■ **What is being asked**
In your copy, each line below is repeated exactly and no image appears.

__________

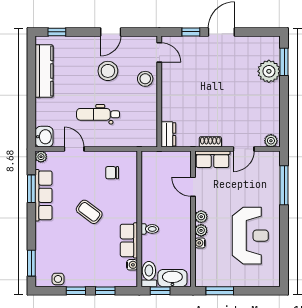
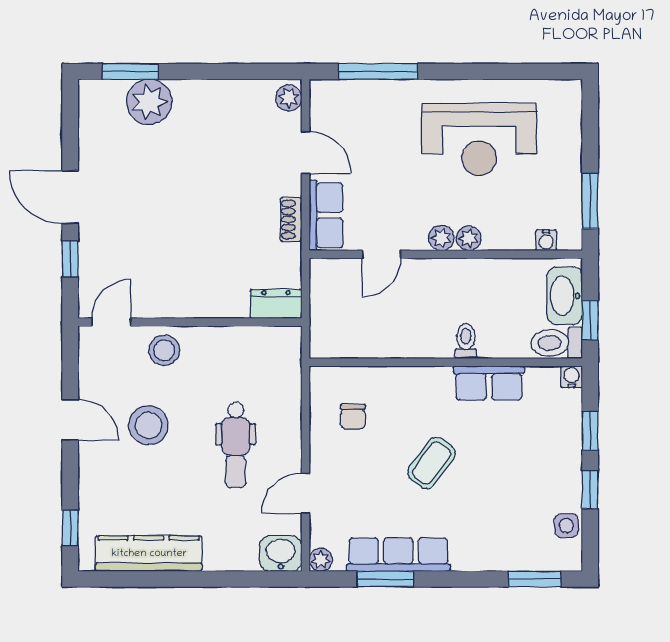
reception desk: (250, 236) -> (479, 139), turned 180
water cooler: (200, 243) -> (546, 240), moved
water cooler: (132, 265) -> (572, 377), moved

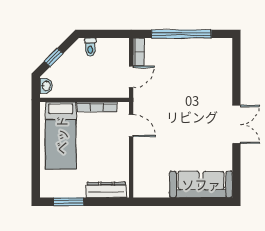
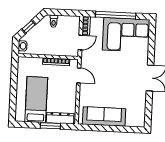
corner sofa: (198, 62) -> (126, 35), added
bed: (61, 135) -> (36, 100), moved, turned 180
sofa: (201, 184) -> (104, 116), moved
window: (69, 202) -> (50, 126), moved

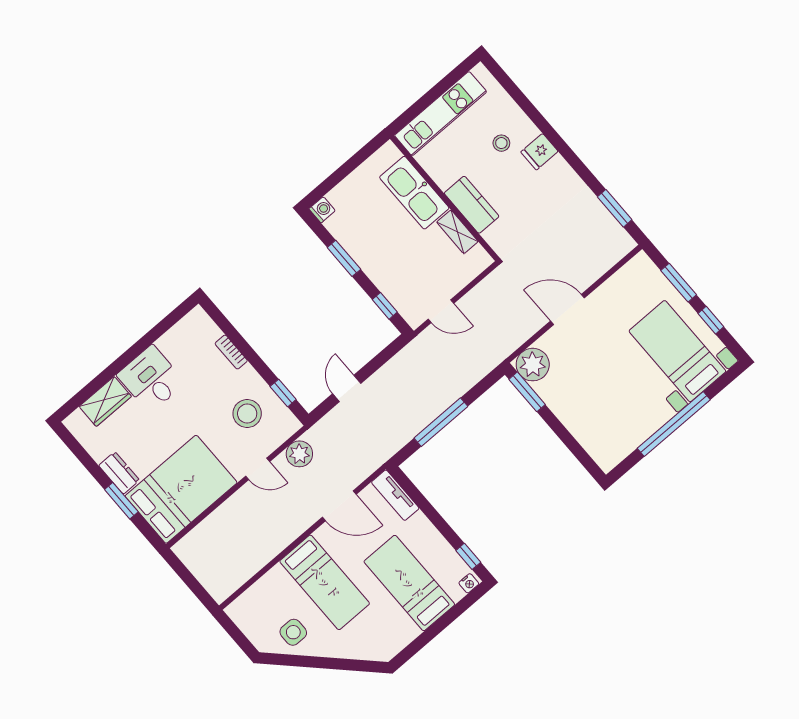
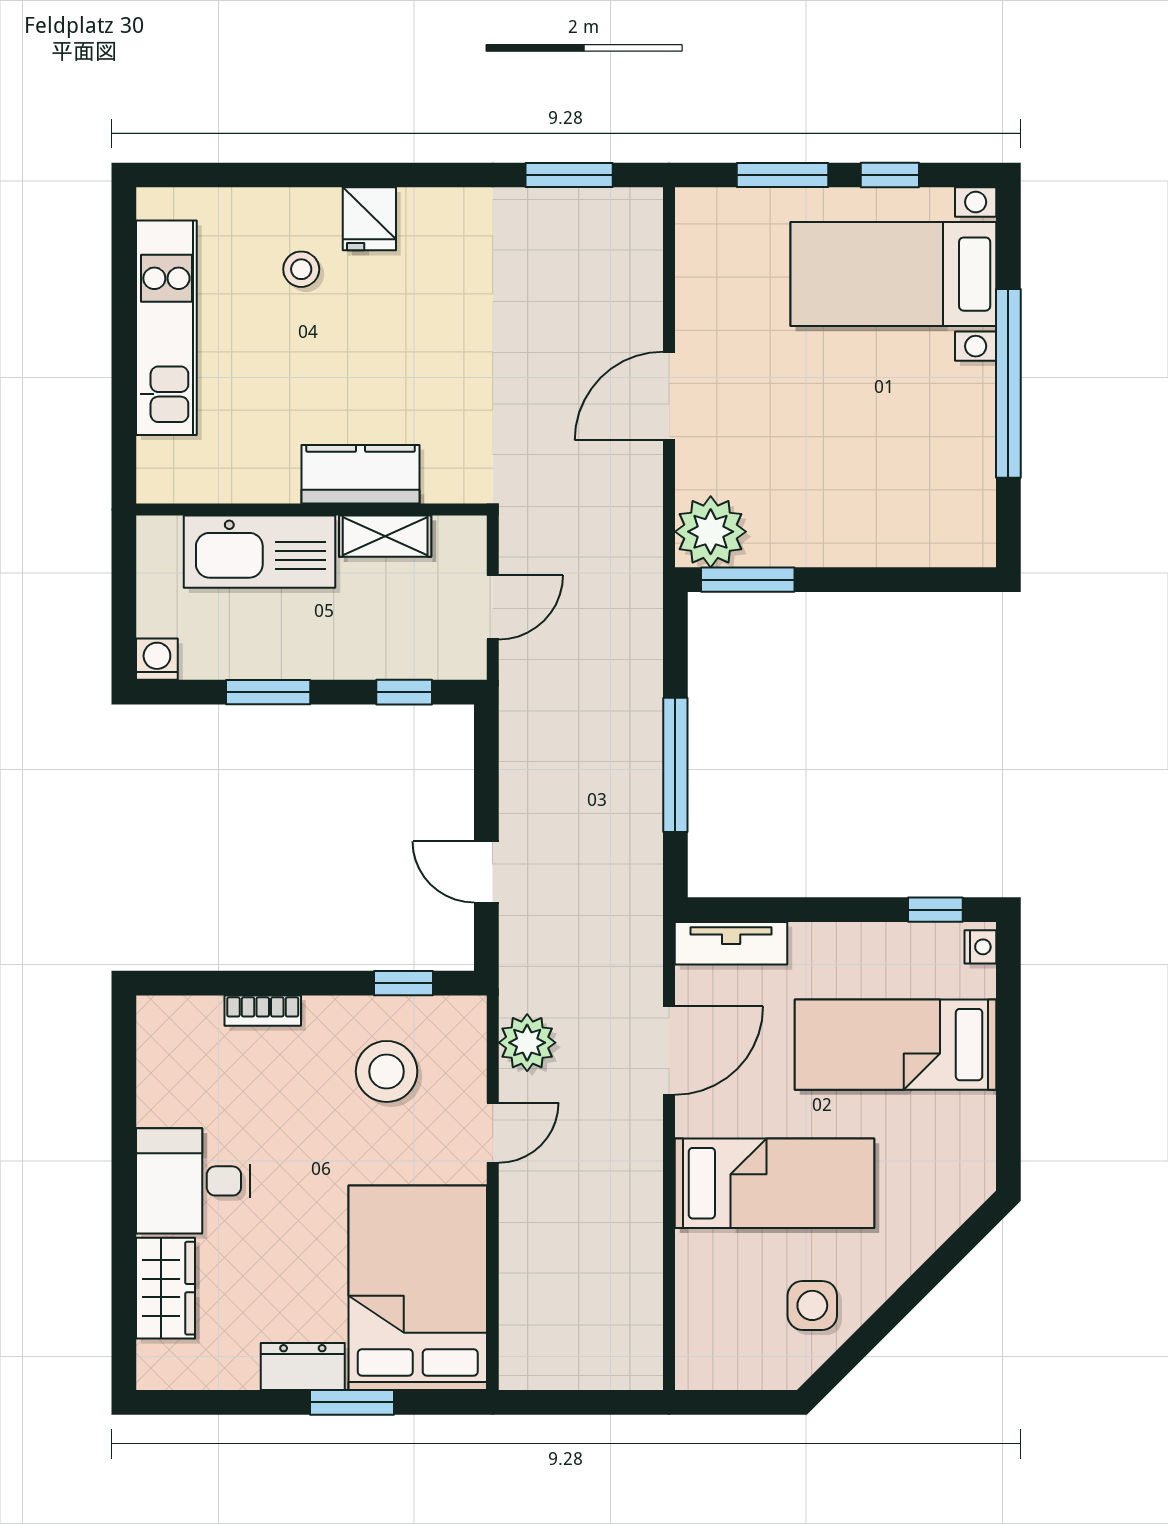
kitchen sink: (414, 193) -> (260, 552), moved
wall: (445, 198) -> (312, 510), moved
kitchen counter: (472, 205) -> (361, 474), moved
shelving: (457, 232) -> (385, 536), moved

__________

■ **Your response**
reception desk: (250, 236) -> (479, 139), turned 180
water cooler: (200, 243) -> (546, 240), moved
water cooler: (132, 265) -> (572, 377), moved

corner sofa: (198, 62) -> (126, 35), added
bed: (61, 135) -> (36, 100), moved, turned 180
sofa: (201, 184) -> (104, 116), moved
window: (69, 202) -> (50, 126), moved

kitchen sink: (414, 193) -> (260, 552), moved
wall: (445, 198) -> (312, 510), moved
kitchen counter: (472, 205) -> (361, 474), moved
shelving: (457, 232) -> (385, 536), moved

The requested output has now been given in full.